Collection entries:
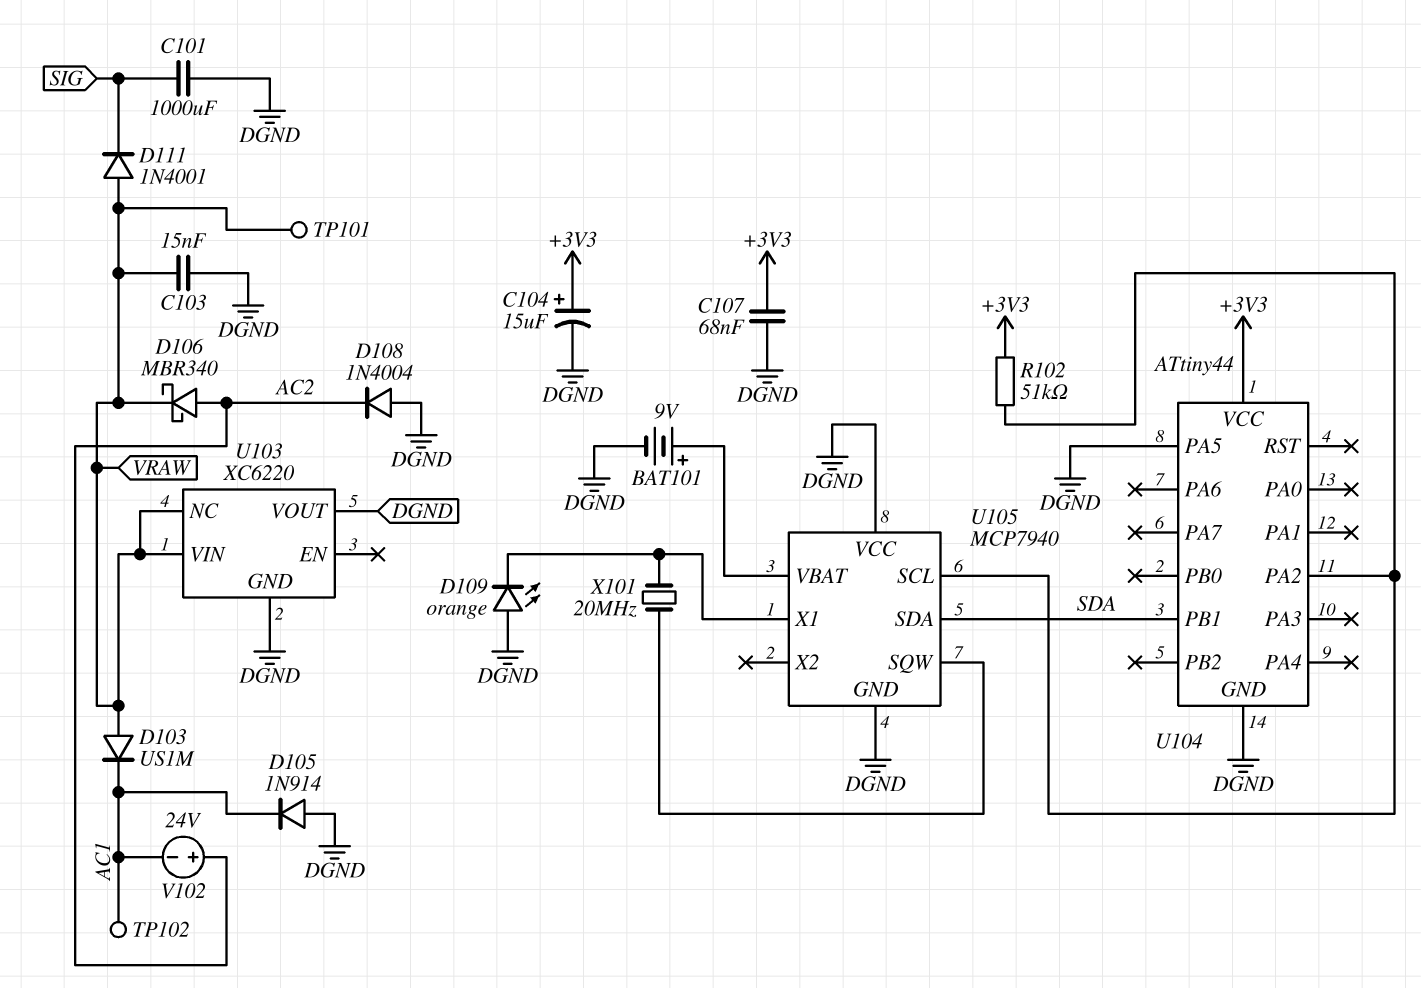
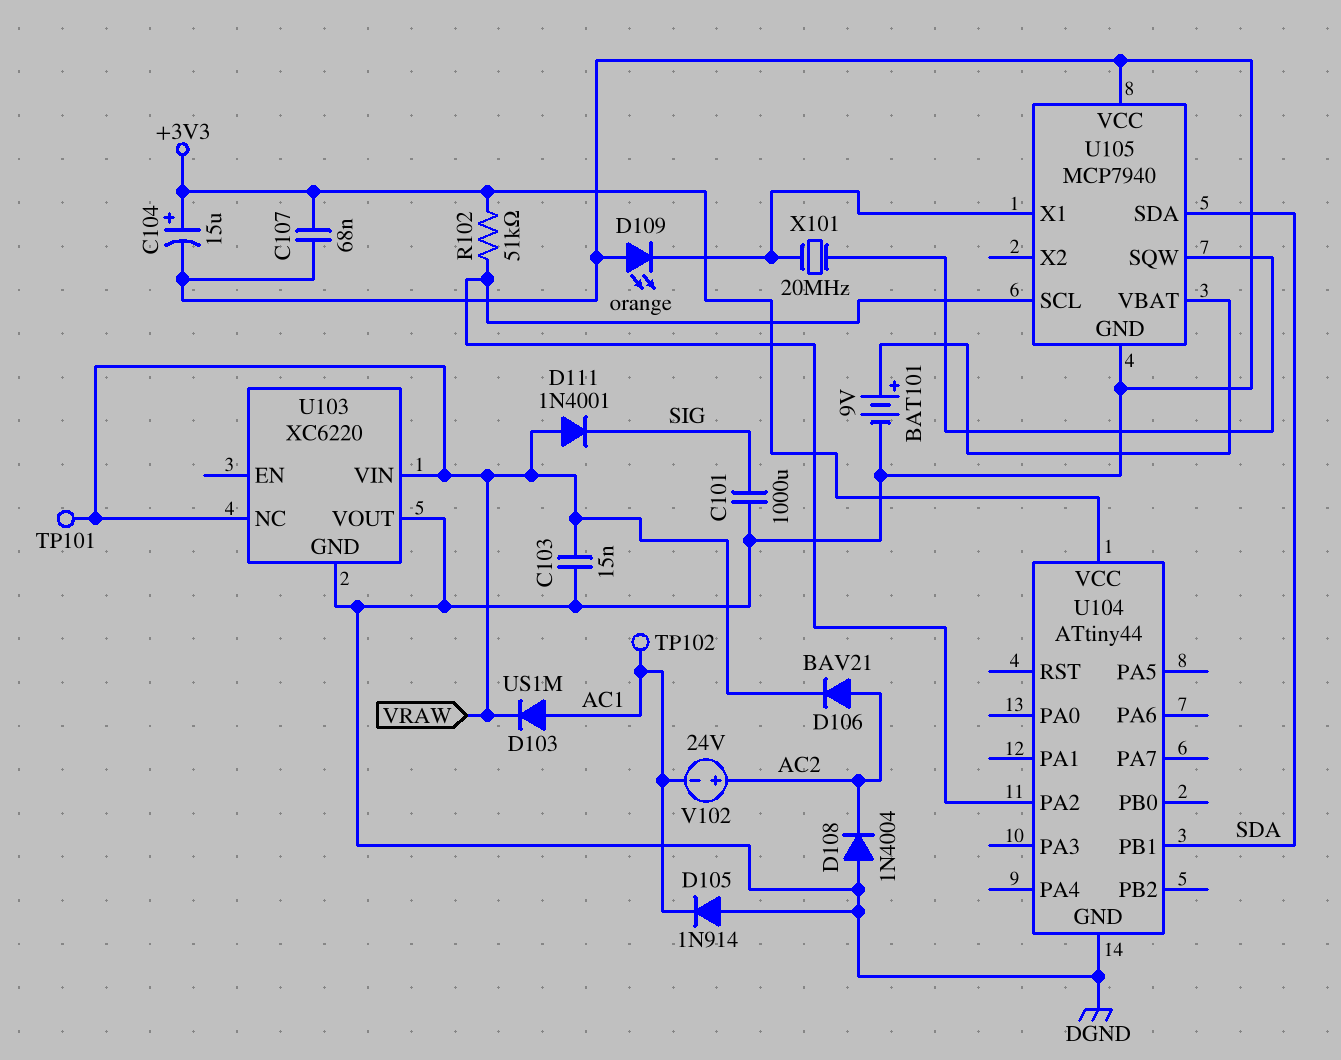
D103: diode US1M (A VRAW, K AC1) -> diode US1M (A AC1, K VRAW)
D106: schottky MBR340 (A AC2, K VRAW) -> diode BAV21 (A AC2, K VRAW)
U104 pin PA5: DGND -> none

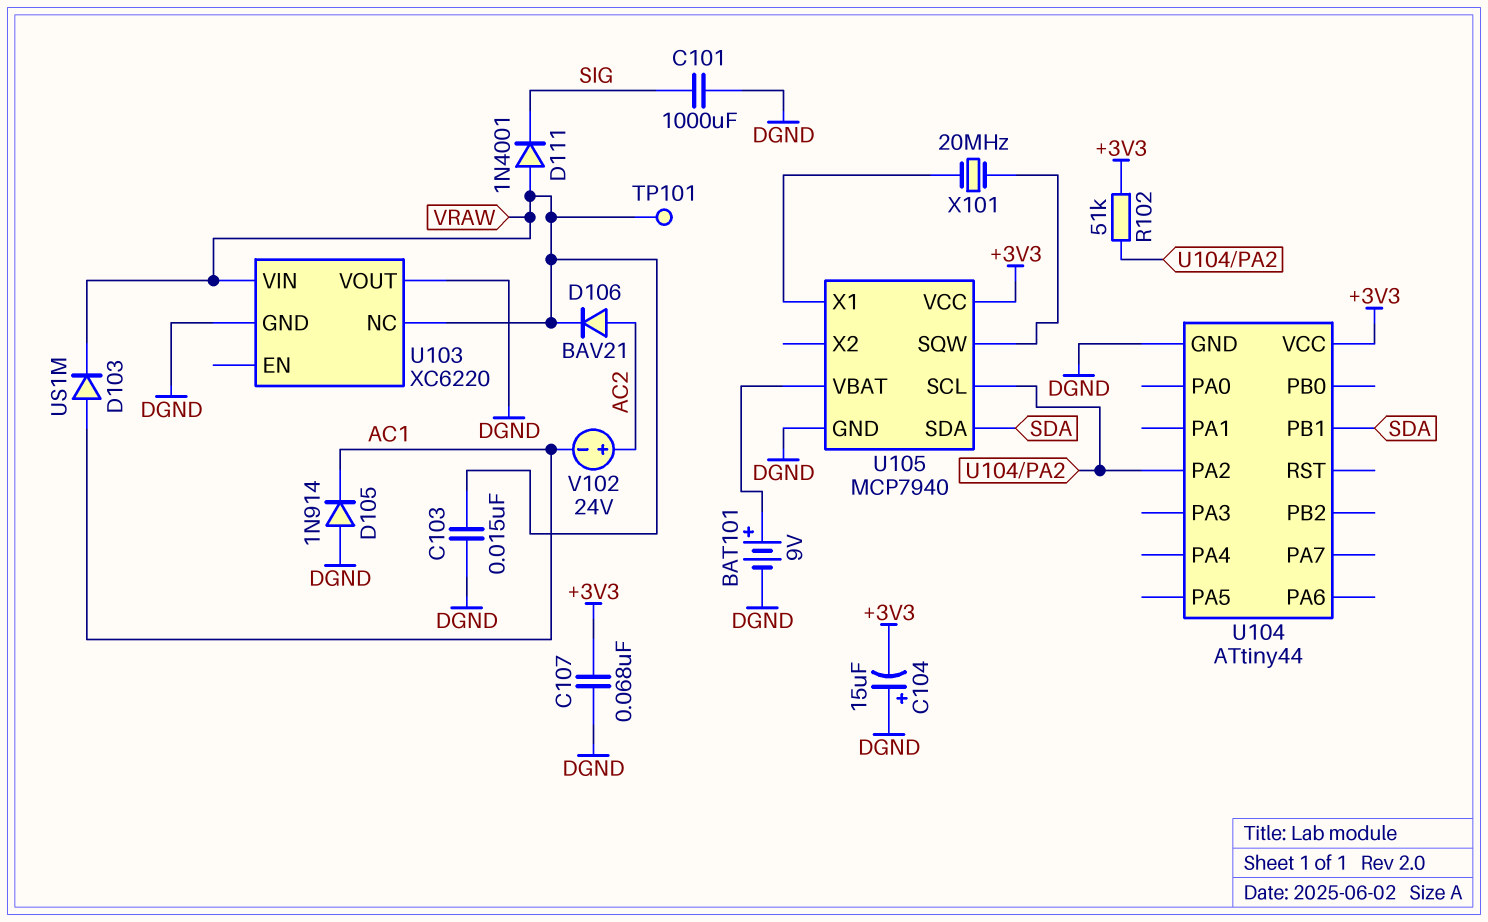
C104: 15uF (plus +3V3, minus DGND) -> 15uF (plus DGND, minus +3V3)
D108: diode 1N4004 (A DGND, K AC2) -> none
D109: LED orange (A DGND, K U105/X1) -> none
TP102: test point (AC1) -> none
U105 pin VCC: DGND -> +3V3

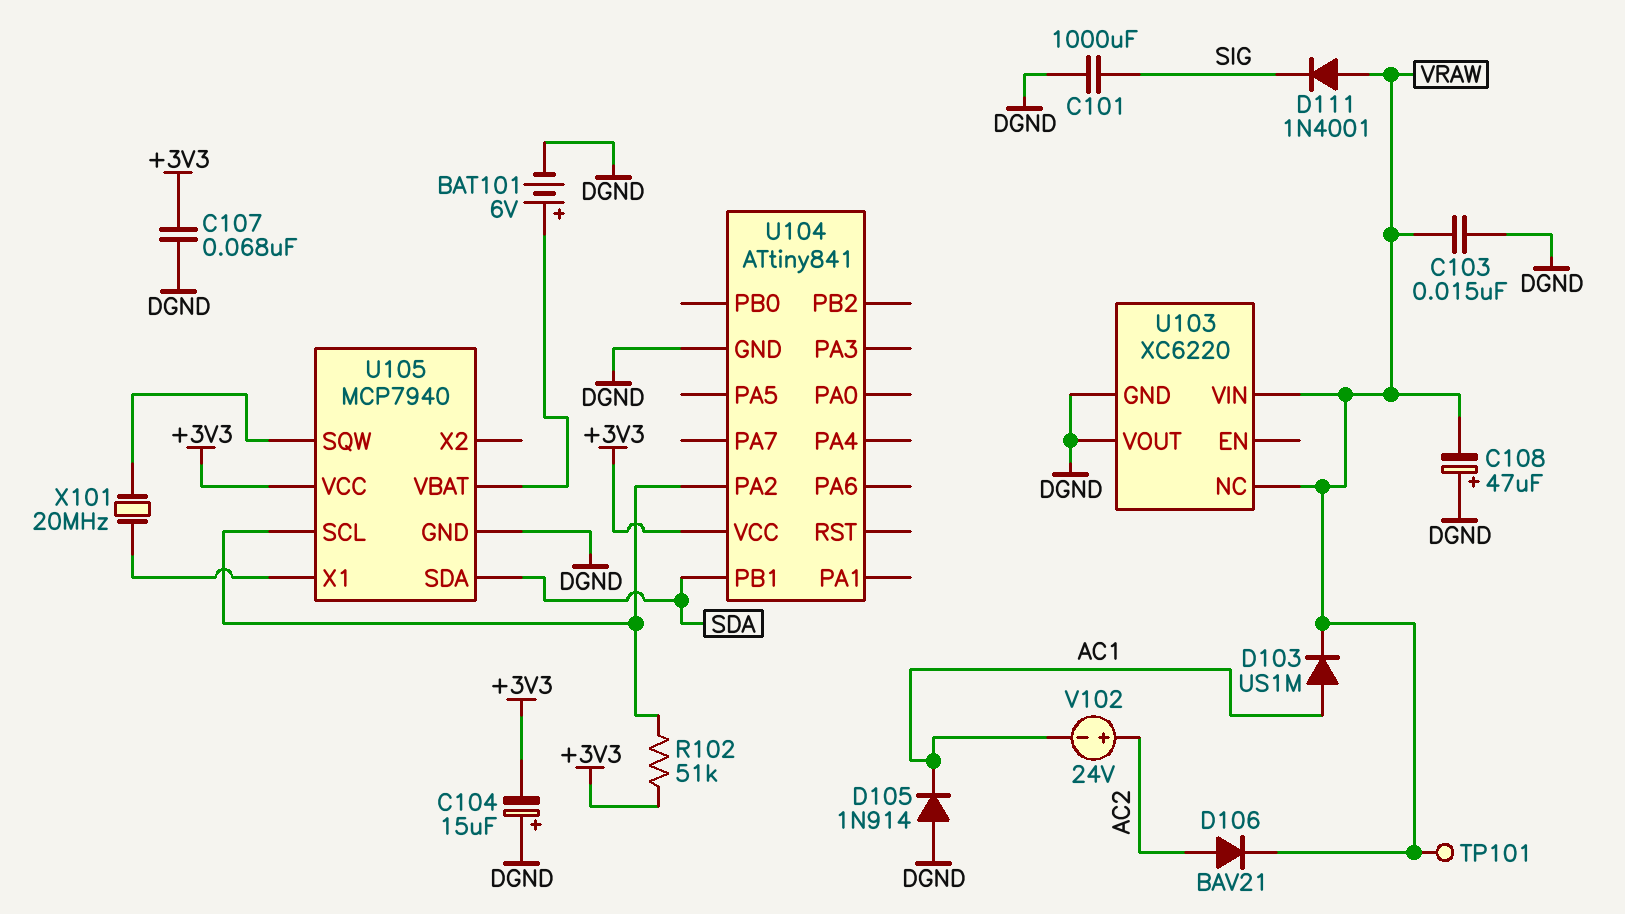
BAT101: 9V (plus U105/VBAT, minus DGND) -> 6V (plus U105/VBAT, minus DGND)
C108: none -> 47uF (plus DGND, minus VRAW)
U104: ATtiny44 -> ATtiny841

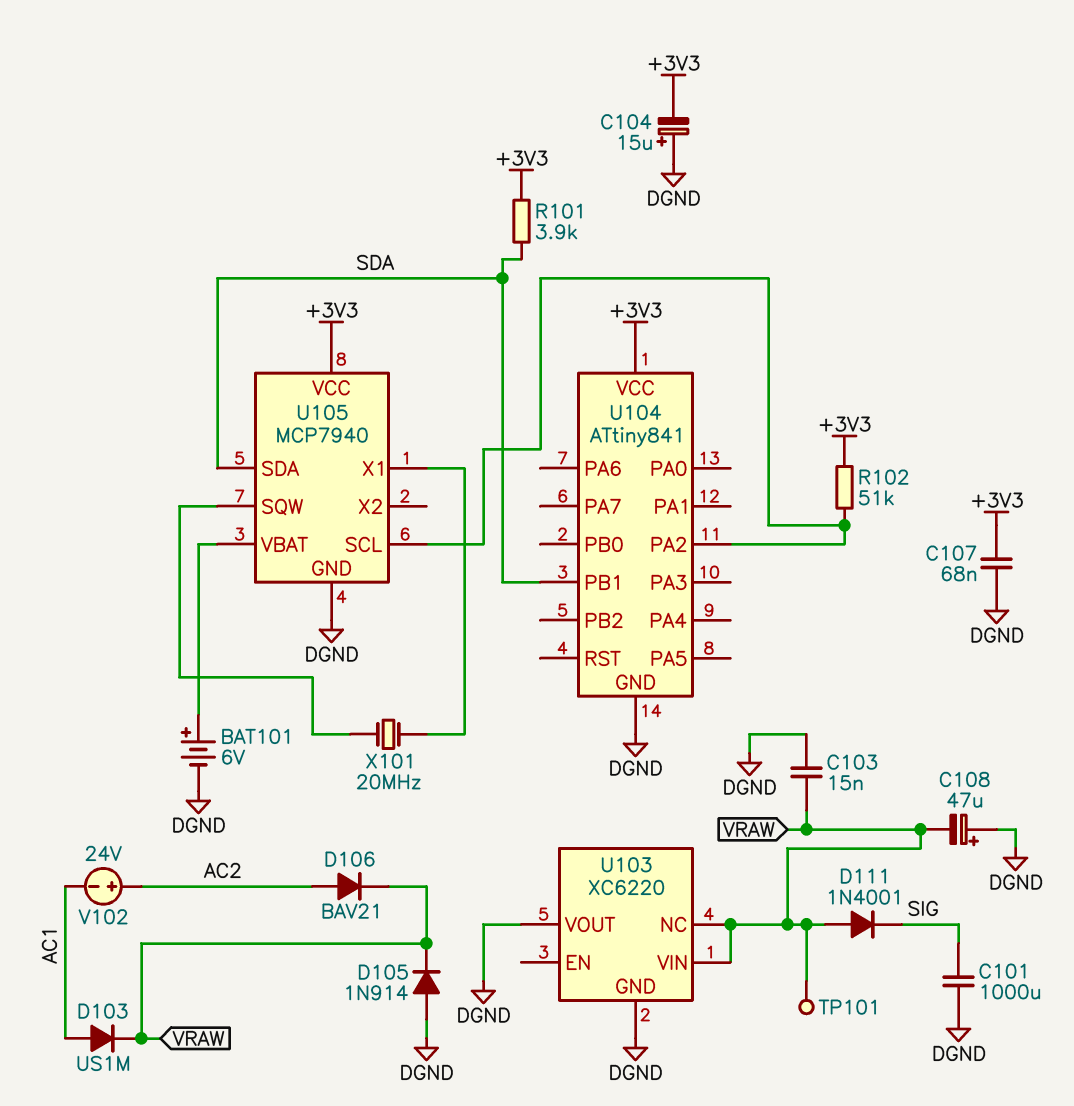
D105: diode 1N914 (A DGND, K AC1) -> diode 1N914 (A DGND, K VRAW)
R101: none -> 3.9k (+3V3, SDA)

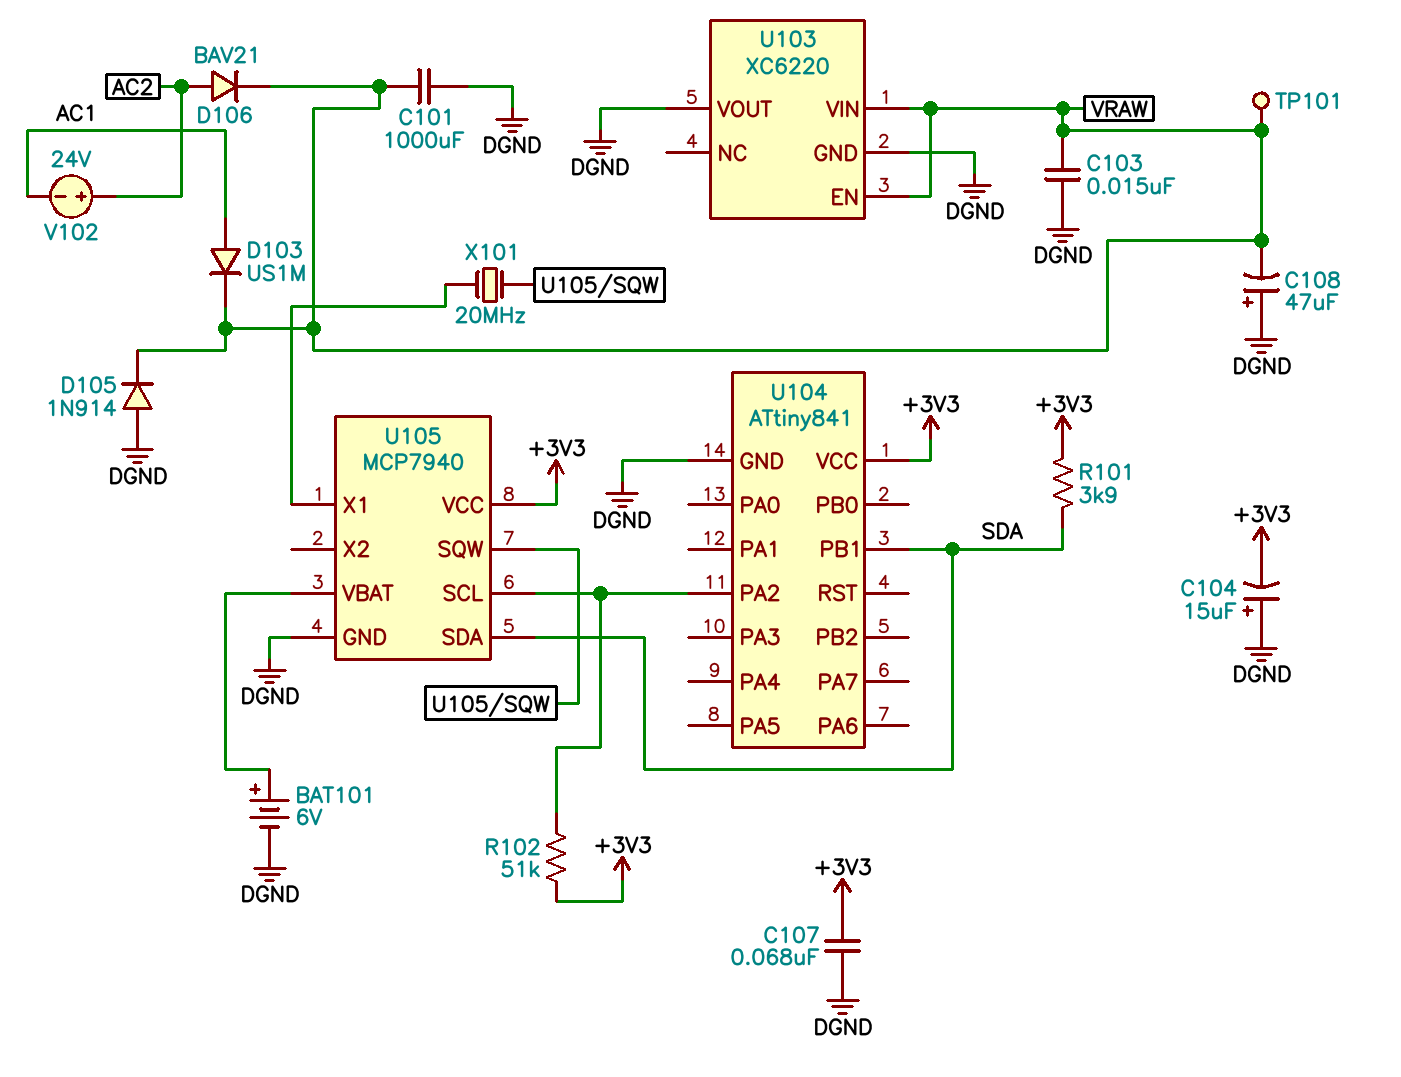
C101: 1000uF (DGND, SIG) -> 1000uF (DGND, VRAW)
D111: diode 1N4001 (A VRAW, K SIG) -> none
U103 pin EN: none -> VRAW
U103 pin NC: VRAW -> none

■ What the task requires ■
Print the data exactly as written, dropping any images it holds.

■ Answer to this exercise ■
D103: diode US1M (A VRAW, K AC1) -> diode US1M (A AC1, K VRAW)
D106: schottky MBR340 (A AC2, K VRAW) -> diode BAV21 (A AC2, K VRAW)
U104 pin PA5: DGND -> none

C104: 15uF (plus +3V3, minus DGND) -> 15uF (plus DGND, minus +3V3)
D108: diode 1N4004 (A DGND, K AC2) -> none
D109: LED orange (A DGND, K U105/X1) -> none
TP102: test point (AC1) -> none
U105 pin VCC: DGND -> +3V3

BAT101: 9V (plus U105/VBAT, minus DGND) -> 6V (plus U105/VBAT, minus DGND)
C108: none -> 47uF (plus DGND, minus VRAW)
U104: ATtiny44 -> ATtiny841

D105: diode 1N914 (A DGND, K AC1) -> diode 1N914 (A DGND, K VRAW)
R101: none -> 3.9k (+3V3, SDA)

C101: 1000uF (DGND, SIG) -> 1000uF (DGND, VRAW)
D111: diode 1N4001 (A VRAW, K SIG) -> none
U103 pin EN: none -> VRAW
U103 pin NC: VRAW -> none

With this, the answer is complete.